## Required action
Nothing but the lines from the one containing "BT3 pin GND: 5V -> GND" through the final line of the data should be repeated, and each must be exact.

## Record extracts
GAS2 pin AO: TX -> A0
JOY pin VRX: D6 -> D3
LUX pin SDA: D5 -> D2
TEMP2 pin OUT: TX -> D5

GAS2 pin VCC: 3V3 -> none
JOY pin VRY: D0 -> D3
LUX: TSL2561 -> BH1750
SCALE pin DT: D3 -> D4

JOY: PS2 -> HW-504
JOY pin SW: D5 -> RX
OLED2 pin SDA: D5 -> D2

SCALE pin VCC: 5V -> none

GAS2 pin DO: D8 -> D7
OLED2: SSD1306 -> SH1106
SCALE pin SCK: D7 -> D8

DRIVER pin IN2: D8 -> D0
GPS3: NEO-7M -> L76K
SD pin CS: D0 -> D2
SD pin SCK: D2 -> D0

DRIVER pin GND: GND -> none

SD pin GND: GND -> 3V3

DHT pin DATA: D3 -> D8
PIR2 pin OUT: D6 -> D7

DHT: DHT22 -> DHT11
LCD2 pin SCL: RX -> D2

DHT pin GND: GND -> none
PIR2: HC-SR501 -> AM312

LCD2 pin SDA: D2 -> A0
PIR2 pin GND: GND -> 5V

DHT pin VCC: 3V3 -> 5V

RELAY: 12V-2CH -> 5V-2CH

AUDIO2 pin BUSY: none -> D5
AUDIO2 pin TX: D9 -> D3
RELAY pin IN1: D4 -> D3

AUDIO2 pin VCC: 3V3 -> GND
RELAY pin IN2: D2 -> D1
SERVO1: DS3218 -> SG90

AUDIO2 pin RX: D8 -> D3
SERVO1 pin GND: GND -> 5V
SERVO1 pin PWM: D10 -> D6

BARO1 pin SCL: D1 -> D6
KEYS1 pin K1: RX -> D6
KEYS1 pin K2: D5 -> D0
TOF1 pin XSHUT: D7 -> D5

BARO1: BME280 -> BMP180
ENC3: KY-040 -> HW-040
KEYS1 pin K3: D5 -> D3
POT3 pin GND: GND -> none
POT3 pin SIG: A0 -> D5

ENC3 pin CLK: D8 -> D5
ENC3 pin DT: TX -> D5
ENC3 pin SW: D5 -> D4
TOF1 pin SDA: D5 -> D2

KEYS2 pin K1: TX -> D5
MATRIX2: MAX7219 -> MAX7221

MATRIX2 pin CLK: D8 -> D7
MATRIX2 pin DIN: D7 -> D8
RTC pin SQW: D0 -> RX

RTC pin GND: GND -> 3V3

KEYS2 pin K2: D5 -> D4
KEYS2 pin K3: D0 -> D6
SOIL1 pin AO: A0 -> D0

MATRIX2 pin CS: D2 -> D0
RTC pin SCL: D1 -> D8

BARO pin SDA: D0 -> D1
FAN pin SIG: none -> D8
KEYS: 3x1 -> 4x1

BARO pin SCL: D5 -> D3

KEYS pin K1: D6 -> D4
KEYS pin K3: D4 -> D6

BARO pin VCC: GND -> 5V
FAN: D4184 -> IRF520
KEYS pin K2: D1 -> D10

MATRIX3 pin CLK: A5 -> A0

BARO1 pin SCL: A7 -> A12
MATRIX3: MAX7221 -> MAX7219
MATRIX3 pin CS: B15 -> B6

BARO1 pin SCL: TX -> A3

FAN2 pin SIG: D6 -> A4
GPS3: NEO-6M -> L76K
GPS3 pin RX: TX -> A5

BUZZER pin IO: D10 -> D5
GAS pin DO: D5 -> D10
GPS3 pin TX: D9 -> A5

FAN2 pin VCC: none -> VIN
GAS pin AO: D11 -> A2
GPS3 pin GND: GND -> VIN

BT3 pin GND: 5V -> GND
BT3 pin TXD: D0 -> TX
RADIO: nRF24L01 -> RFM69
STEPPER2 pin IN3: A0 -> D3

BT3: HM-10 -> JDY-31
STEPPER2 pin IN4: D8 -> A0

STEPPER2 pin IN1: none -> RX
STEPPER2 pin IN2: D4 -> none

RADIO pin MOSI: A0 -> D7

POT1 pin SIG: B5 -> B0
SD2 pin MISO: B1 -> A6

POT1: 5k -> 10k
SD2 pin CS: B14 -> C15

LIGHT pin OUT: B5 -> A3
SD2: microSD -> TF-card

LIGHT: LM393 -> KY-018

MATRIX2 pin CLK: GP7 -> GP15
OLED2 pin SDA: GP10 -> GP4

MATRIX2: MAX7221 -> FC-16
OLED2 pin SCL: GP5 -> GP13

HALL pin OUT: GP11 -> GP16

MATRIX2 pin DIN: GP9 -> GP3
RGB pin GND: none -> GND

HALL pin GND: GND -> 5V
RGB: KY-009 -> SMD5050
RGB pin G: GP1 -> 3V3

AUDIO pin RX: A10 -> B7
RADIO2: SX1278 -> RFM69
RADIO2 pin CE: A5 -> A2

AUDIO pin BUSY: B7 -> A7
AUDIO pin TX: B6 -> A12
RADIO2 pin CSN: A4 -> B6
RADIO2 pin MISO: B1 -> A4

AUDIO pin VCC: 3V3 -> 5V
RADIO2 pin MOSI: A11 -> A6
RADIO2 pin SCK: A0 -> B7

## Answer to this problem
BT3 pin GND: 5V -> GND
BT3 pin TXD: D0 -> TX
RADIO: nRF24L01 -> RFM69
STEPPER2 pin IN3: A0 -> D3

BT3: HM-10 -> JDY-31
STEPPER2 pin IN4: D8 -> A0

STEPPER2 pin IN1: none -> RX
STEPPER2 pin IN2: D4 -> none

RADIO pin MOSI: A0 -> D7

POT1 pin SIG: B5 -> B0
SD2 pin MISO: B1 -> A6

POT1: 5k -> 10k
SD2 pin CS: B14 -> C15

LIGHT pin OUT: B5 -> A3
SD2: microSD -> TF-card

LIGHT: LM393 -> KY-018

MATRIX2 pin CLK: GP7 -> GP15
OLED2 pin SDA: GP10 -> GP4

MATRIX2: MAX7221 -> FC-16
OLED2 pin SCL: GP5 -> GP13

HALL pin OUT: GP11 -> GP16

MATRIX2 pin DIN: GP9 -> GP3
RGB pin GND: none -> GND

HALL pin GND: GND -> 5V
RGB: KY-009 -> SMD5050
RGB pin G: GP1 -> 3V3

AUDIO pin RX: A10 -> B7
RADIO2: SX1278 -> RFM69
RADIO2 pin CE: A5 -> A2

AUDIO pin BUSY: B7 -> A7
AUDIO pin TX: B6 -> A12
RADIO2 pin CSN: A4 -> B6
RADIO2 pin MISO: B1 -> A4

AUDIO pin VCC: 3V3 -> 5V
RADIO2 pin MOSI: A11 -> A6
RADIO2 pin SCK: A0 -> B7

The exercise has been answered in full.